═══ Working data
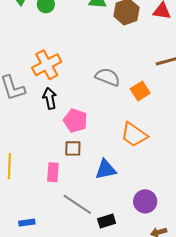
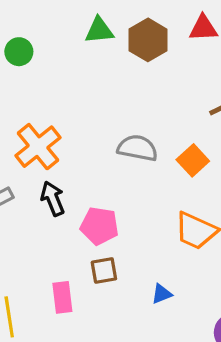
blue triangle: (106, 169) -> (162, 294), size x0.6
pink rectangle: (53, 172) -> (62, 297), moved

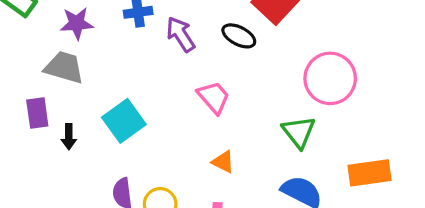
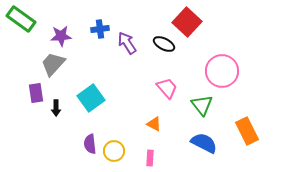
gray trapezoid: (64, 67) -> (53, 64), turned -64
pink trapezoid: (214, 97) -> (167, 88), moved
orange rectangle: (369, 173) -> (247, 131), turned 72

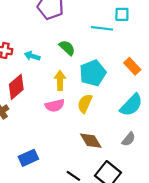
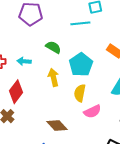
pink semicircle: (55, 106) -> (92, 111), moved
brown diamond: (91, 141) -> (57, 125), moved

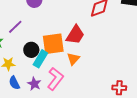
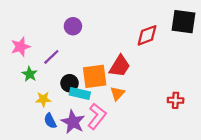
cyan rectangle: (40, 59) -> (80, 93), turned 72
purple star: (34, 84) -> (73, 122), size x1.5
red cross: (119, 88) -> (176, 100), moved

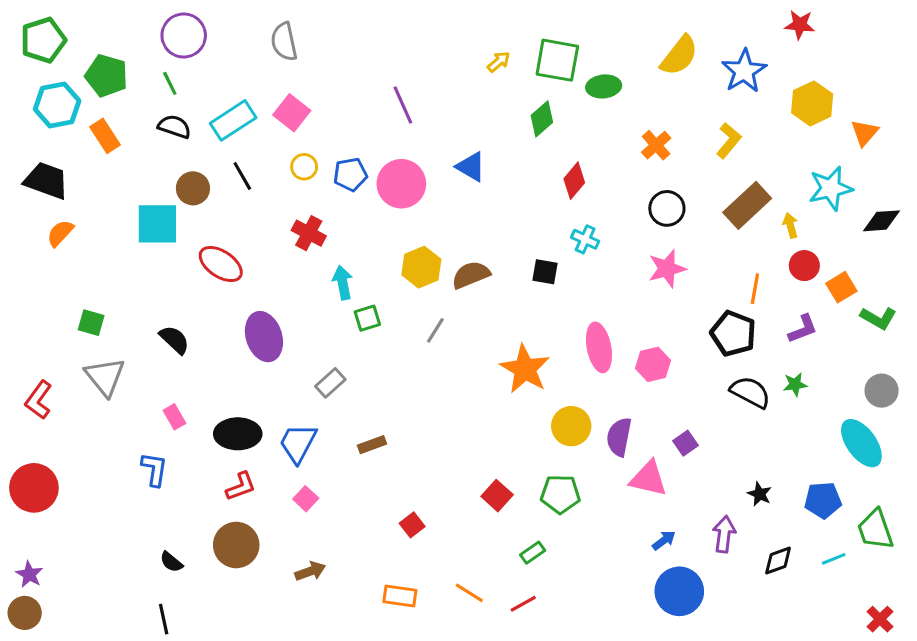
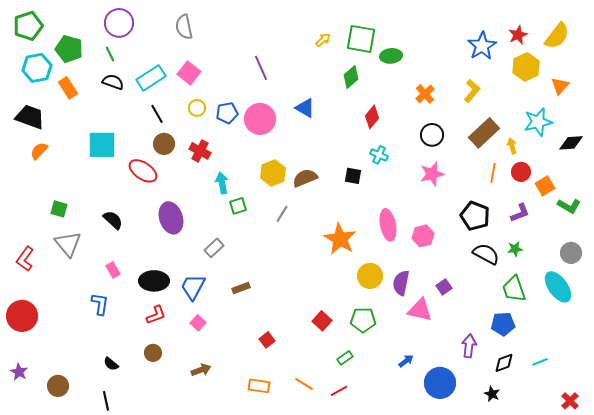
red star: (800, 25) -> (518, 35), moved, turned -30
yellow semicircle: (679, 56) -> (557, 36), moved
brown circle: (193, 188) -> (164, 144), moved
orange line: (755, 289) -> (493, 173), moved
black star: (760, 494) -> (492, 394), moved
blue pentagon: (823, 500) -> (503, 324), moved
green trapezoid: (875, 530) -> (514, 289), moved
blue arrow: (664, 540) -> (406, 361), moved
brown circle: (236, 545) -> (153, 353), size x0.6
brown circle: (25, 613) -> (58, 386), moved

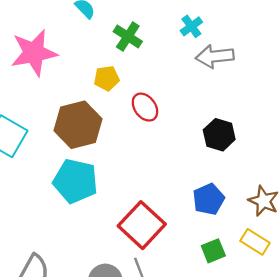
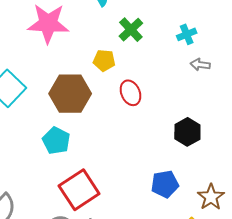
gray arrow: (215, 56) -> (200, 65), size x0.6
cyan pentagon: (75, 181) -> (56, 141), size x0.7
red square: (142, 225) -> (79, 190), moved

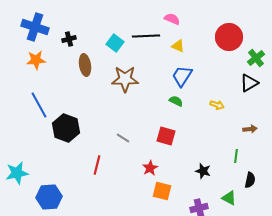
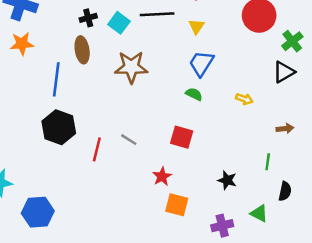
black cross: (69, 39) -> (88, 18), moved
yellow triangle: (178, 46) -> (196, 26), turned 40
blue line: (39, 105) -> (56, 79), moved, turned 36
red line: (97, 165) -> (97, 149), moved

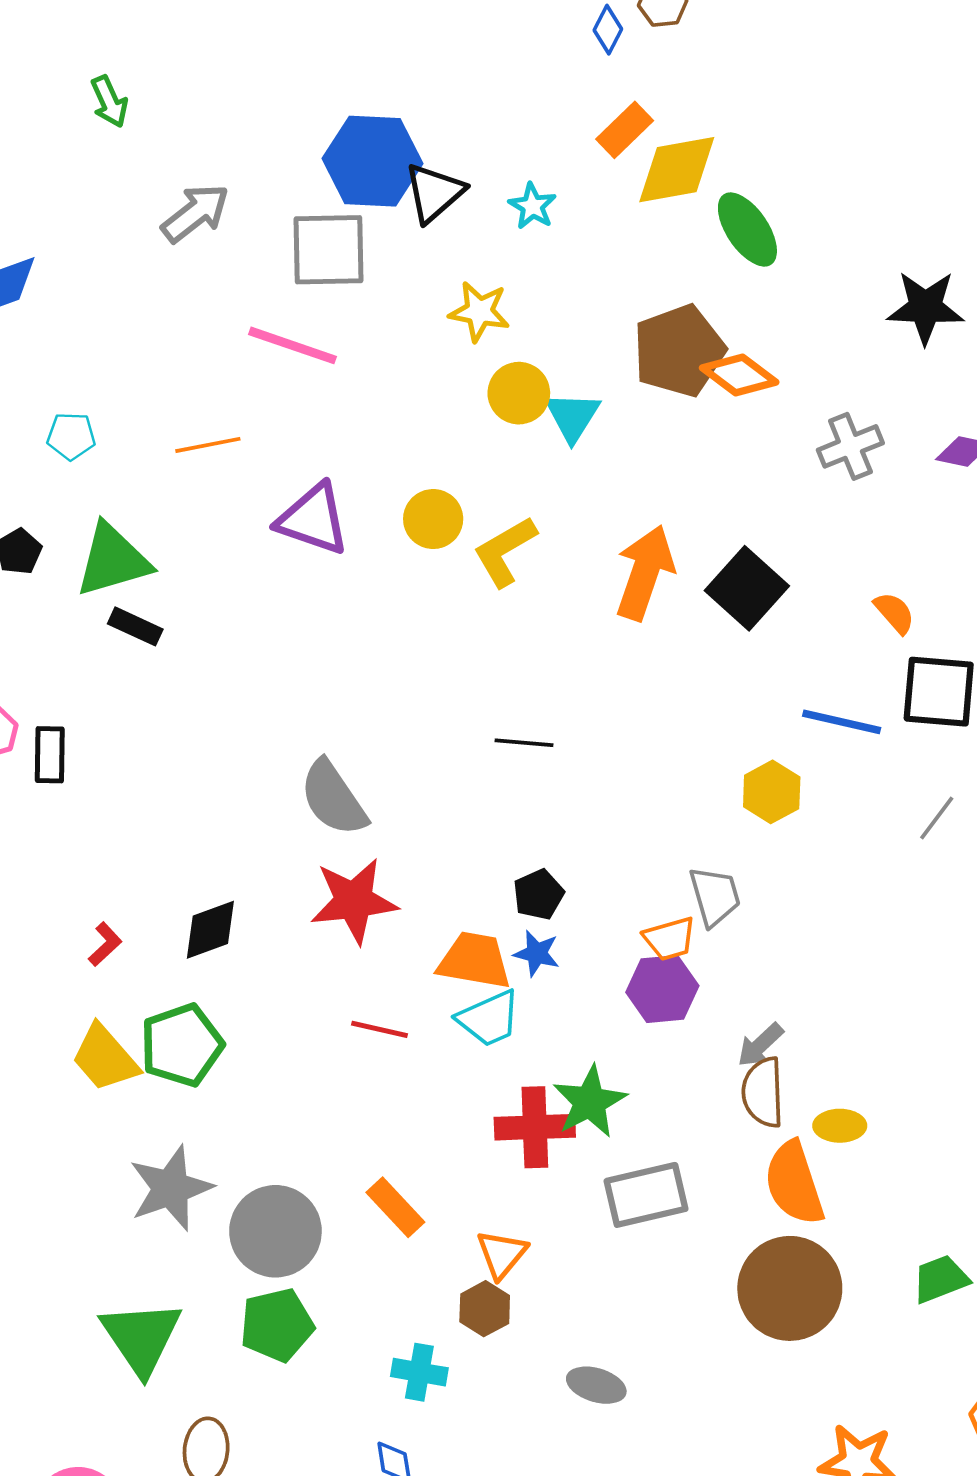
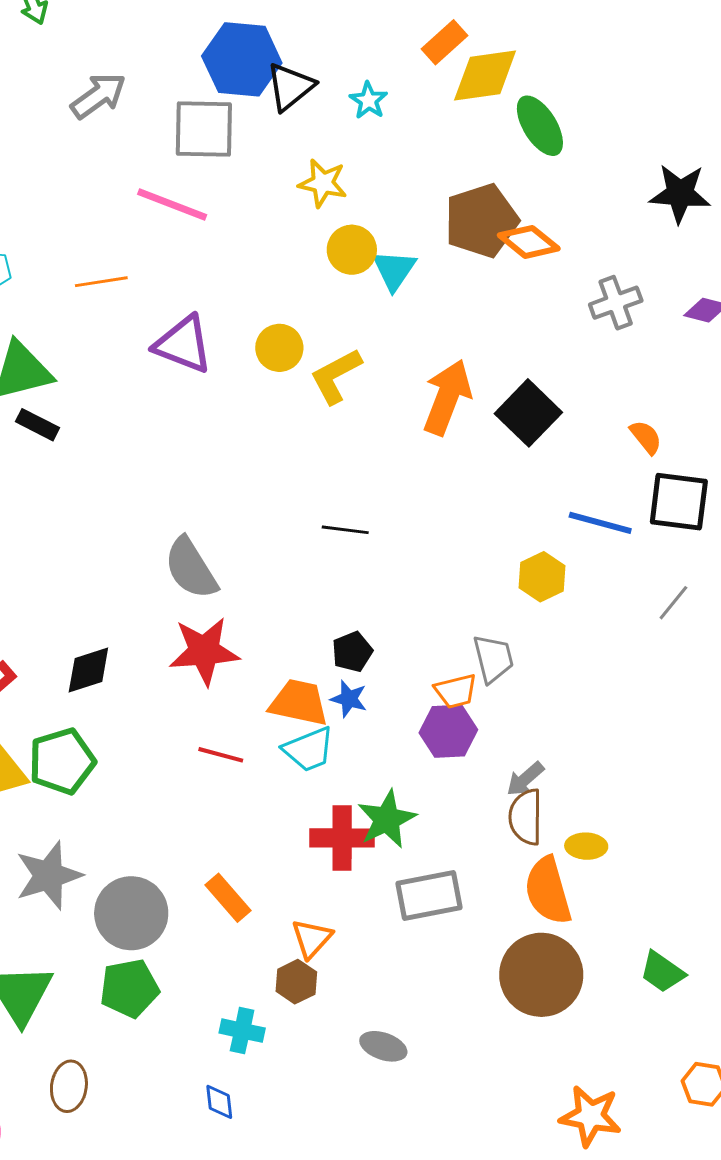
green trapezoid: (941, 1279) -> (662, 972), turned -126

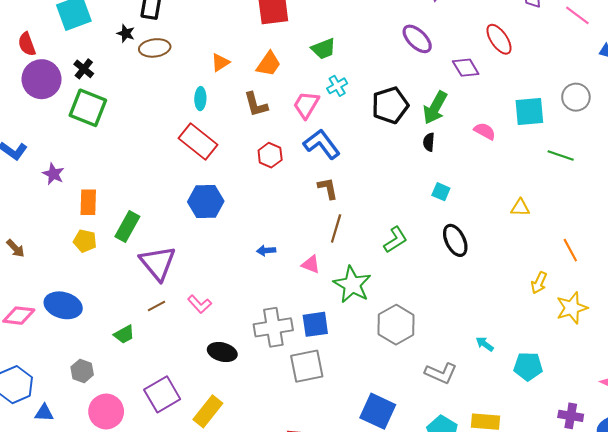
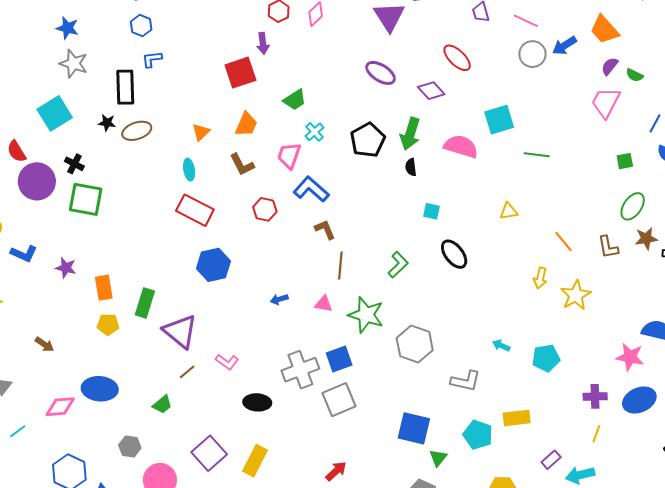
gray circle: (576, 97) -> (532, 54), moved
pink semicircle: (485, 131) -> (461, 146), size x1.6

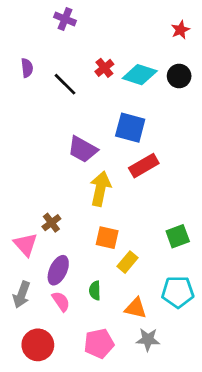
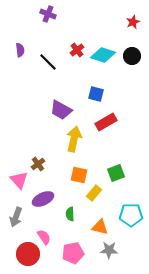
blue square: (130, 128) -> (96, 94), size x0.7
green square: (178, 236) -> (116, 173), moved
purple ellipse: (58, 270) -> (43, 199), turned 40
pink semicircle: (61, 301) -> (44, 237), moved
══════
Treat the line with "gray circle: (576, 97) -> (532, 54), moved" as the start and the line with "purple ellipse: (58, 270)" as the end, and return exactly that span of the data above, both ends included, without pictures.

Task response
gray circle: (576, 97) -> (532, 54), moved
pink semicircle: (485, 131) -> (461, 146), size x1.6

blue square: (130, 128) -> (96, 94), size x0.7
green square: (178, 236) -> (116, 173), moved
purple ellipse: (58, 270) -> (43, 199), turned 40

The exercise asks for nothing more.